### Exercise instructions
Please report each line in the material below that includes "none".

### Data excerpts
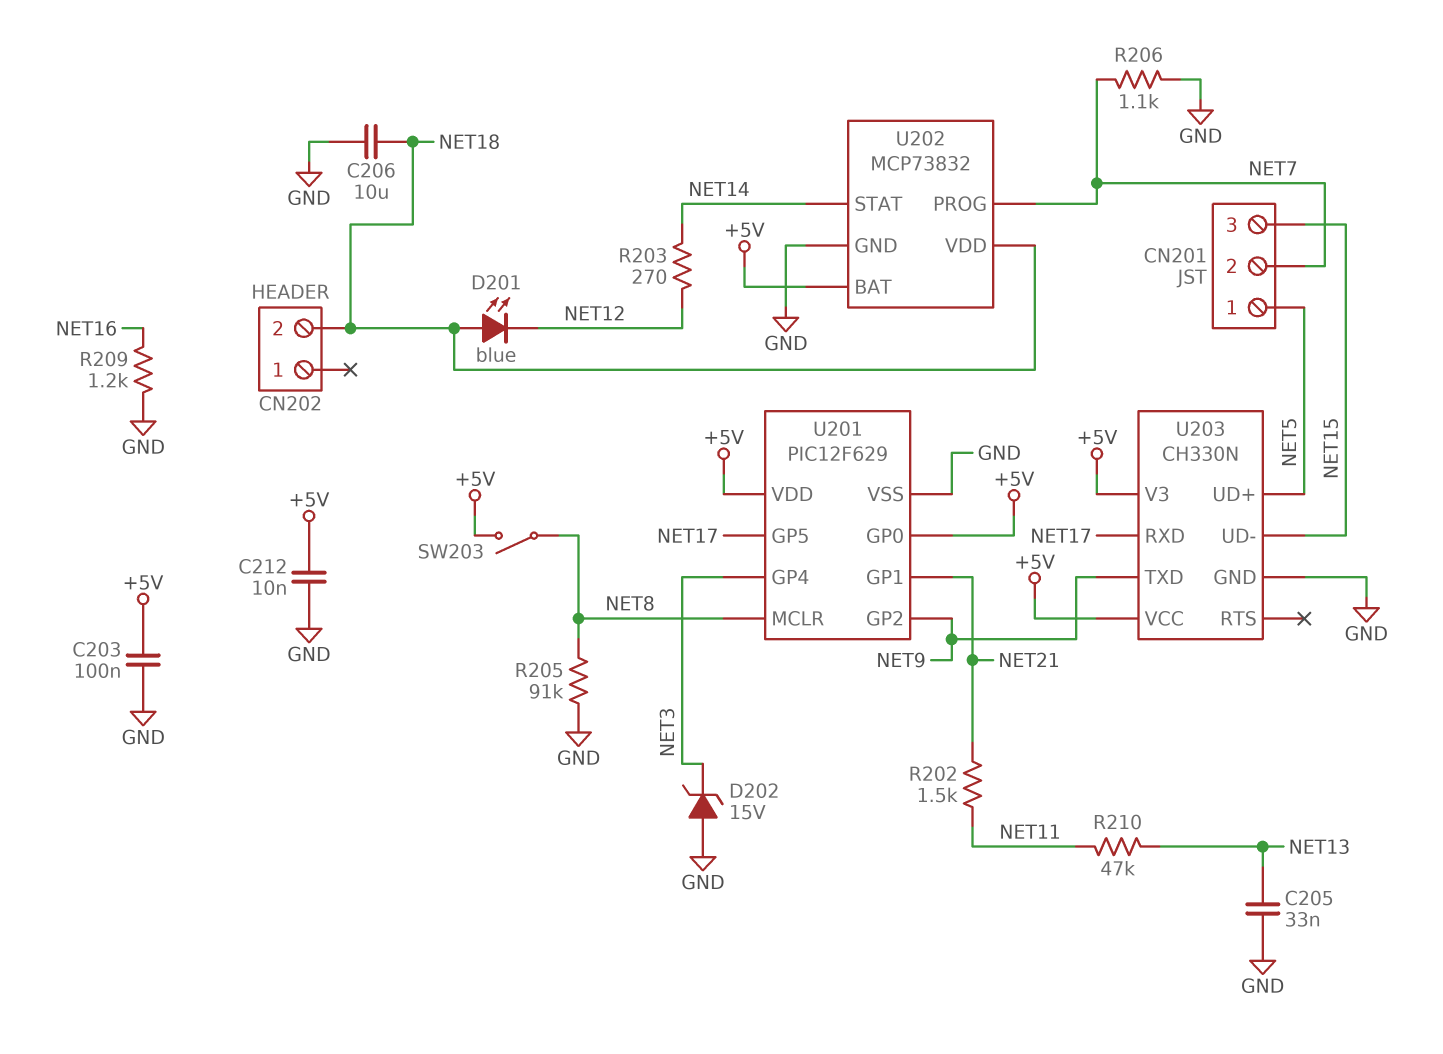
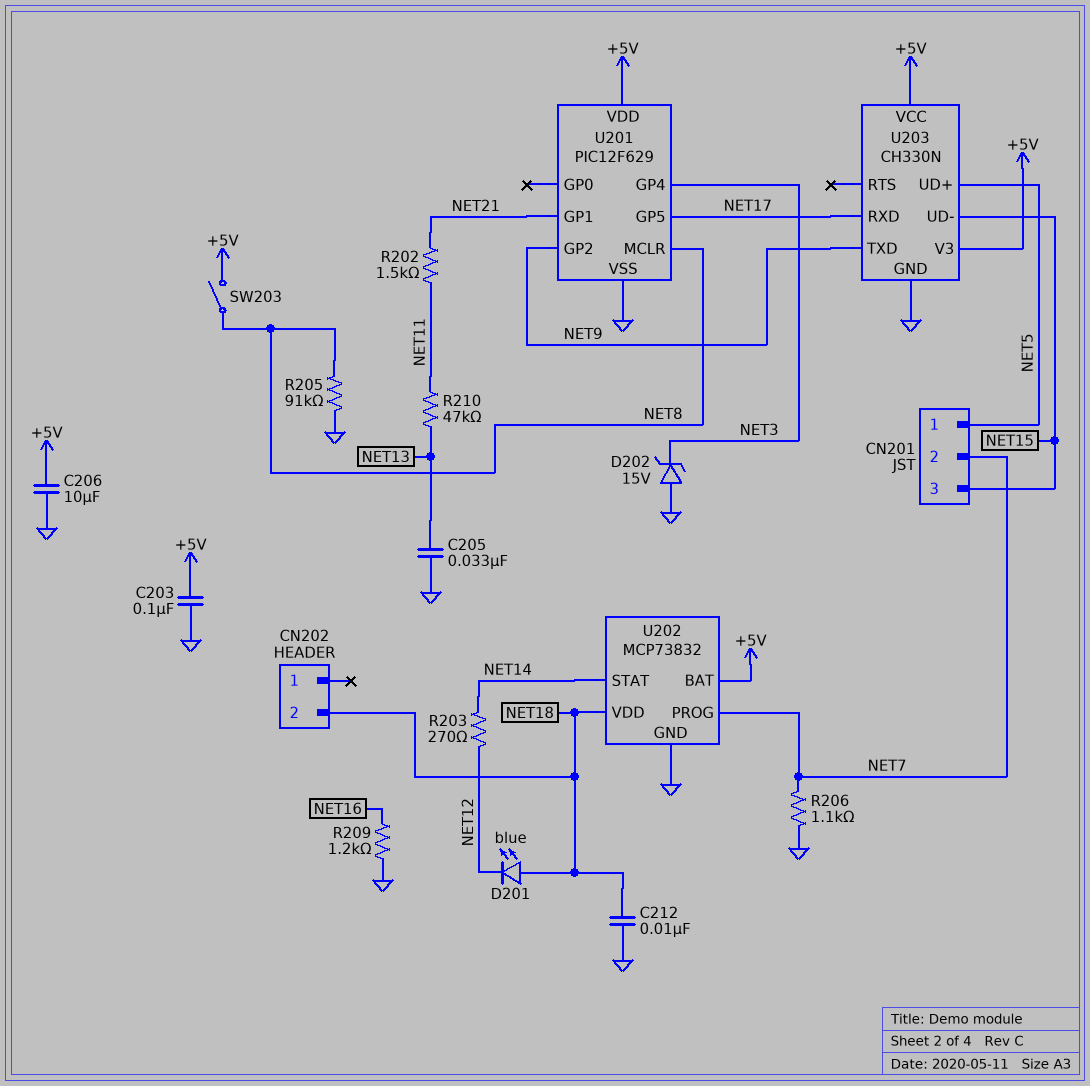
C206: 10uF (GND, NET18) -> 10uF (+5V, GND)
C212: 10nF (+5V, GND) -> 10nF (GND, NET18)
U201 pin GP0: +5V -> none

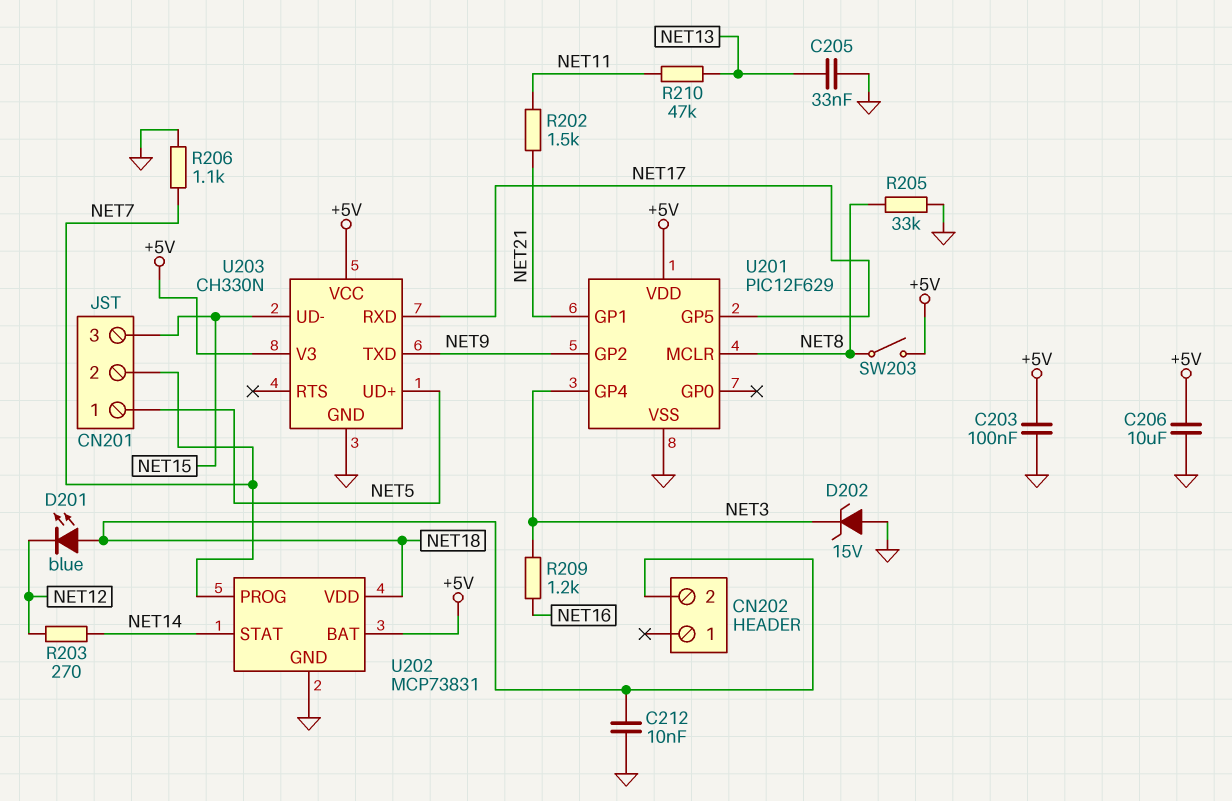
R205: 91k (GND, NET8) -> 33k (GND, NET8)
R209: 1.2k (GND, NET16) -> 1.2k (NET3, NET16)
U202: MCP73832 -> MCP73831

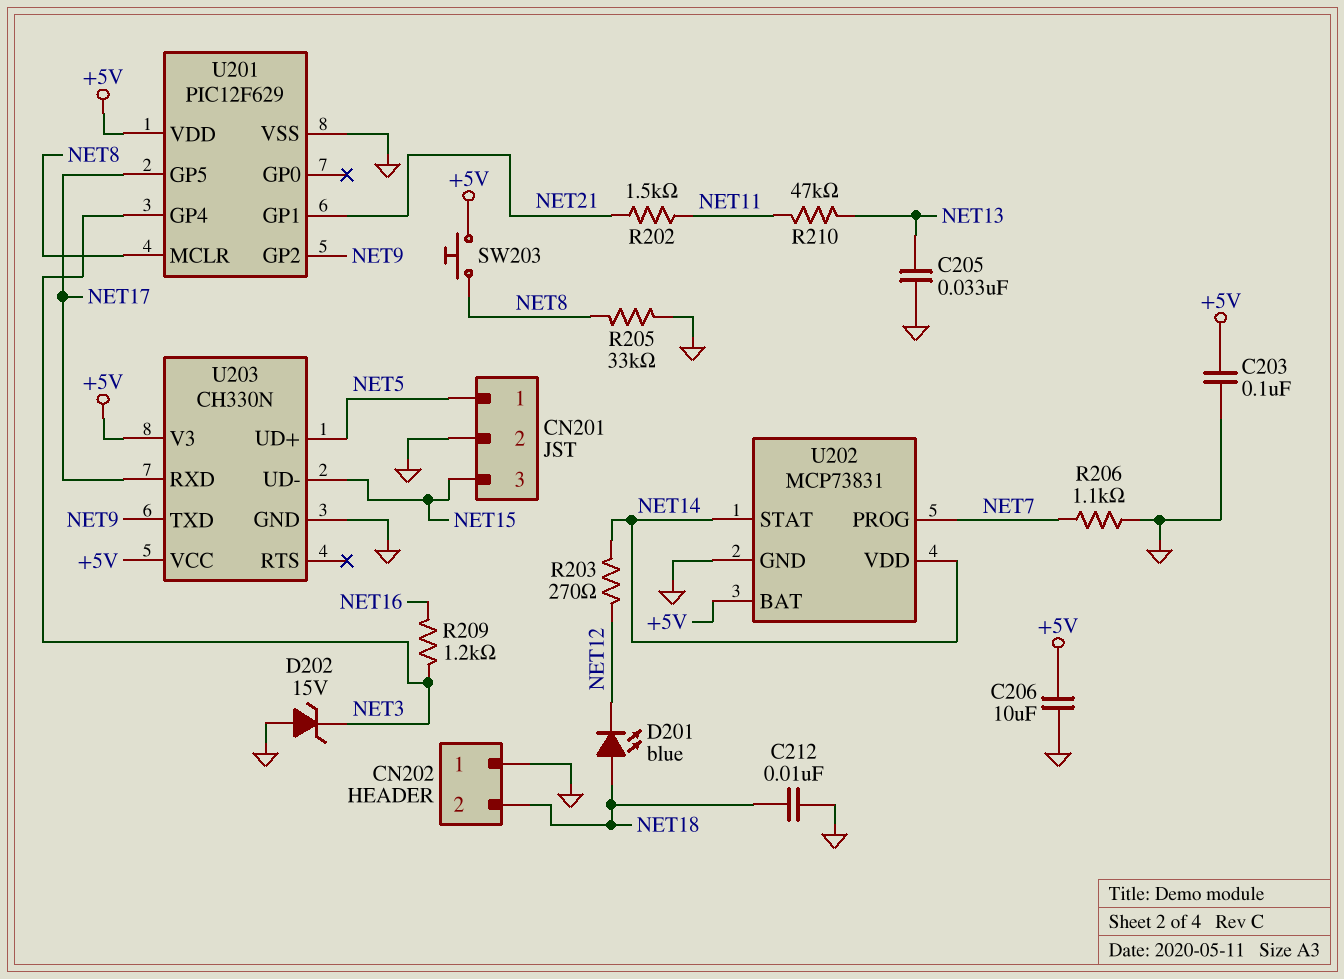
CN201 pin 2: NET7 -> GND
CN202 pin 1: none -> GND
SW203: switch (+5V, NET8) -> button (+5V, NET8)
U202 pin VDD: NET18 -> NET14

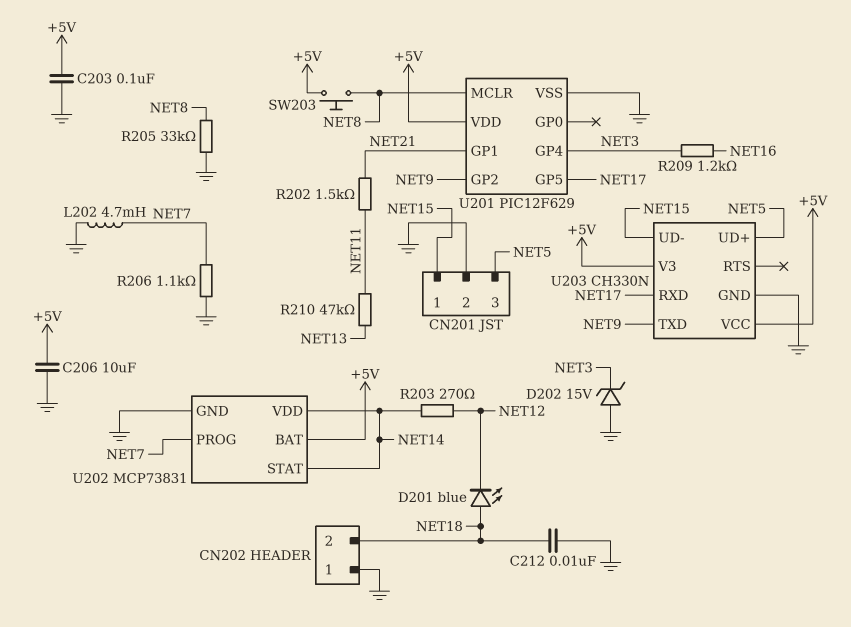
C205: 33nF (GND, NET13) -> none
CN201 pin 1: NET5 -> NET15
CN201 pin 3: NET15 -> NET5
L202: none -> 4.7mH (GND, NET7)

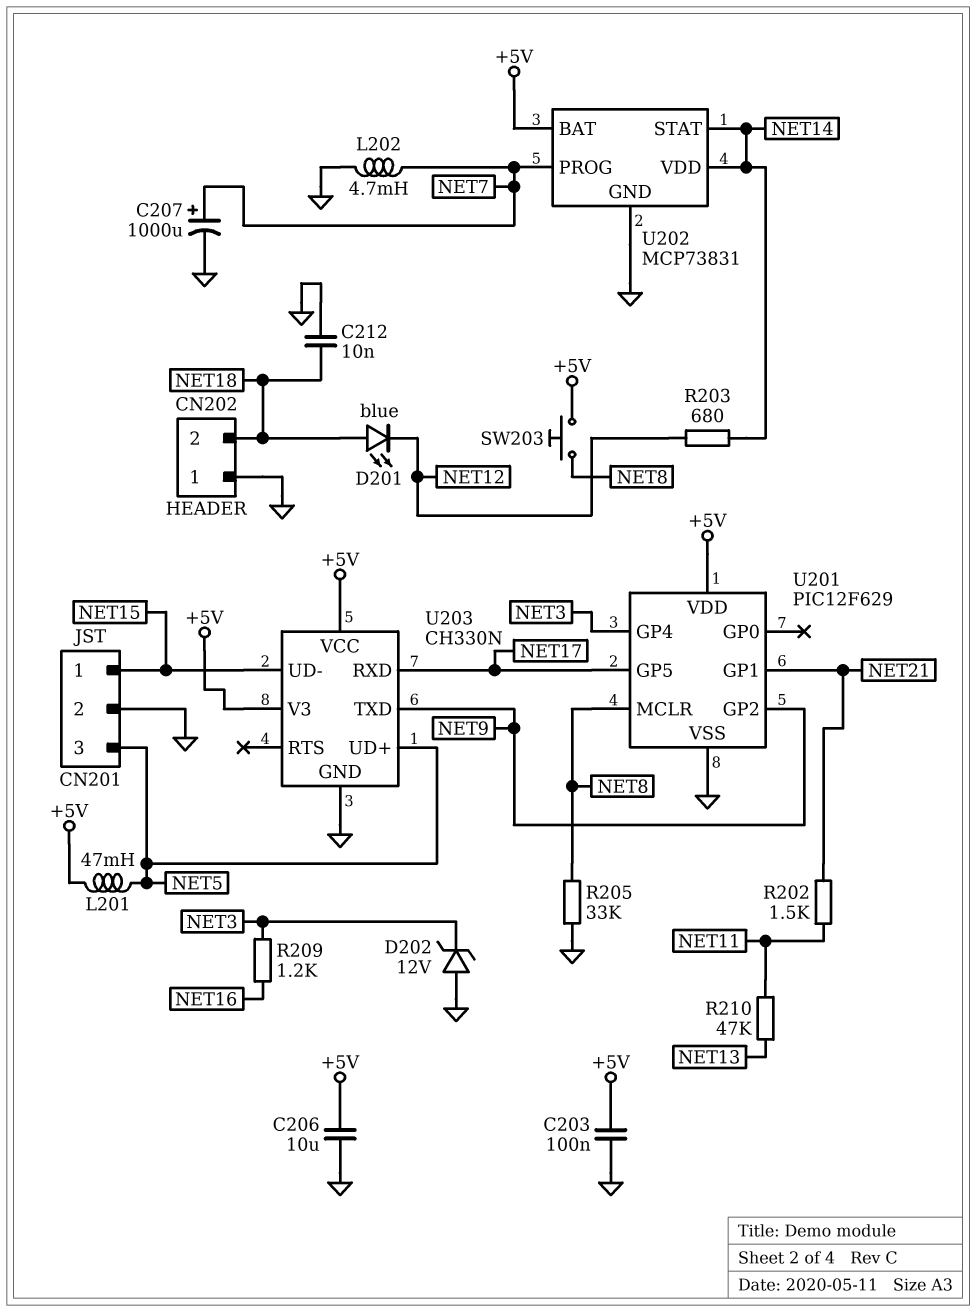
C207: none -> 1000uF (plus NET7, minus GND)
D202: zener 15V (A GND, K NET3) -> zener 12V (A GND, K NET3)
L201: none -> 47mH (+5V, NET5)
R203: 270 (NET12, NET14) -> 680 (NET12, NET14)
R206: 1.1k (GND, NET7) -> none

### Task answer
U201 pin GP0: +5V -> none
CN202 pin 1: none -> GND
C205: 33nF (GND, NET13) -> none
L202: none -> 4.7mH (GND, NET7)
C207: none -> 1000uF (plus NET7, minus GND)
L201: none -> 47mH (+5V, NET5)
R206: 1.1k (GND, NET7) -> none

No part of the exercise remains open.